Information provided -
•••••

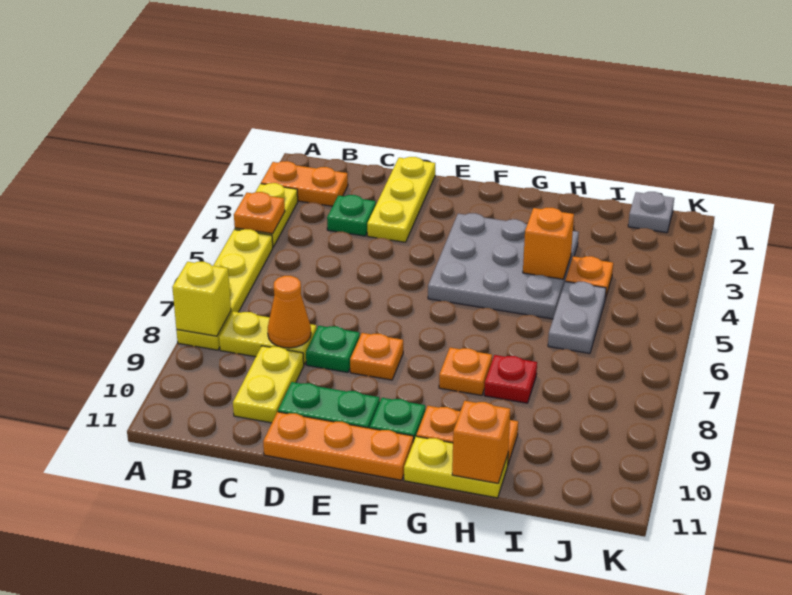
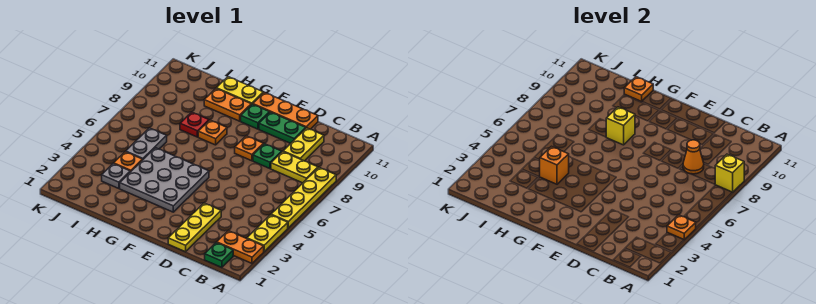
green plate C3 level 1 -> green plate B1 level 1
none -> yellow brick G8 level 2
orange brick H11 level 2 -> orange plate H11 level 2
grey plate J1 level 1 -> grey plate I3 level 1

•••••

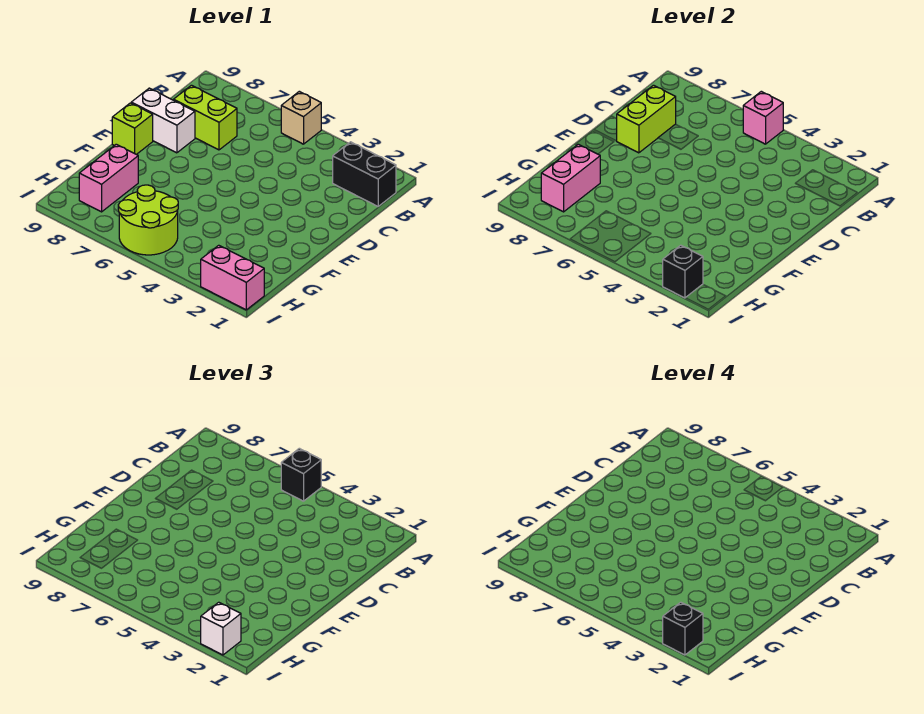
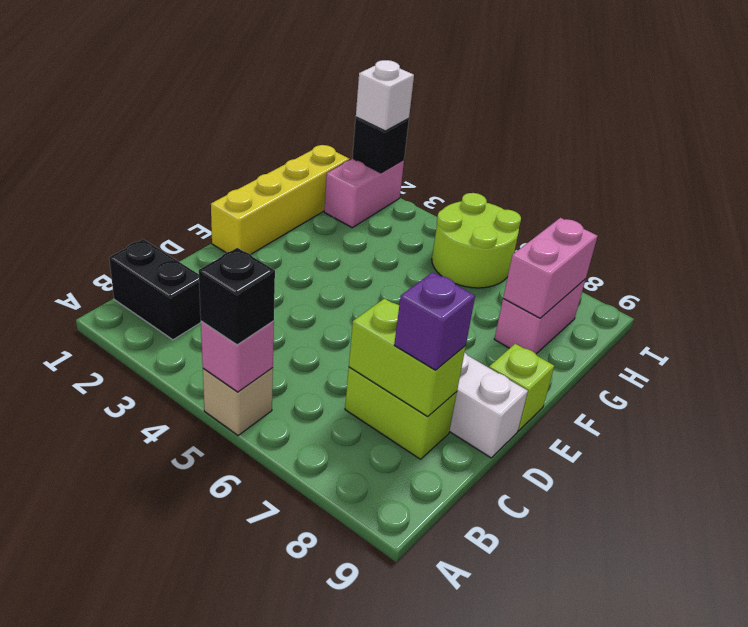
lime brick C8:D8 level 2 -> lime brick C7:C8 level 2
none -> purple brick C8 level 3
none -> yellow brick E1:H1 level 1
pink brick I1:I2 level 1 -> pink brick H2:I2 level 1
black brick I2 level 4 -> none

•••••

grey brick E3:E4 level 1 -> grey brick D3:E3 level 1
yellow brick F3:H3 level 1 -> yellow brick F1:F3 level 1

•••••

Exercise -
Filter the records above for "brick" and copy every matching line.

The completed task -
none -> yellow brick G8 level 2
orange brick H11 level 2 -> orange plate H11 level 2
lime brick C8:D8 level 2 -> lime brick C7:C8 level 2
none -> purple brick C8 level 3
none -> yellow brick E1:H1 level 1
pink brick I1:I2 level 1 -> pink brick H2:I2 level 1
black brick I2 level 4 -> none
grey brick E3:E4 level 1 -> grey brick D3:E3 level 1
yellow brick F3:H3 level 1 -> yellow brick F1:F3 level 1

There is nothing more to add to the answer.